- **Exercise data**
* * * * *
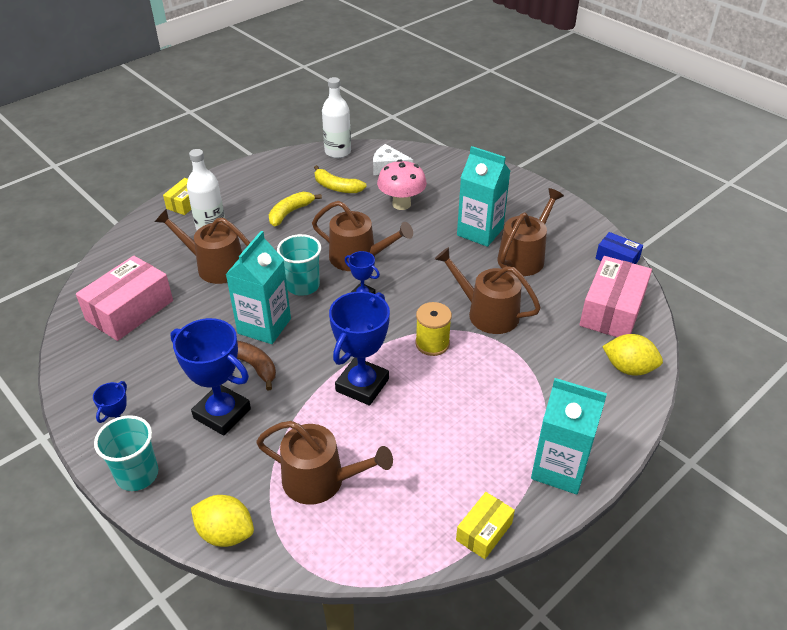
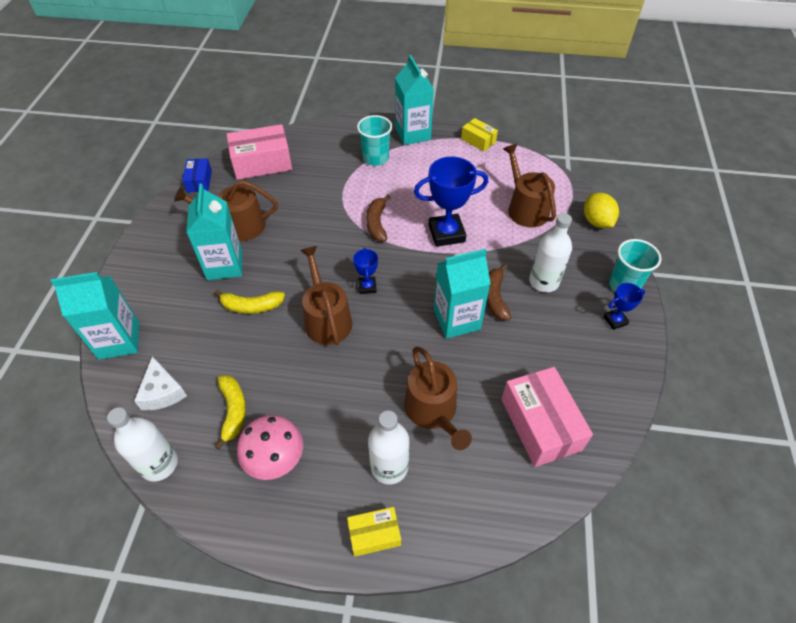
camera: 130 degrees left, 10 degrees up
(130, 310) = (540, 424): pink box -> pink box turned 75 degrees clockwise
(222, 413) = (544, 281): blue trophy -> white bottle
(290, 213) = (308, 417): yellow banana -> yellow banana (251, 306)
(303, 286) = (393, 330): turquoise cup -> turquoise cup (375, 158)
(401, 204) = (223, 339): pink mushroom -> pink mushroom (276, 461)
(432, 343) = (377, 223): yellow spool -> brown banana
(455, 164) = (119, 340): none -> turquoise carton
(484, 531) = (478, 140): yellow box -> yellow box turned 45 degrees clockwise
(487, 313) = (320, 213): brown watering can -> none
(628, 368) = (311, 138): yellow lemon -> none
* * * * *
- **Aim of the exercise**
The result should consist solely of the lines from the one that contains "(455, 164) = (119, 340): none" to the last line of the records above, reproduced exactly.

- **Task solution**
(455, 164) = (119, 340): none -> turquoise carton
(484, 531) = (478, 140): yellow box -> yellow box turned 45 degrees clockwise
(487, 313) = (320, 213): brown watering can -> none
(628, 368) = (311, 138): yellow lemon -> none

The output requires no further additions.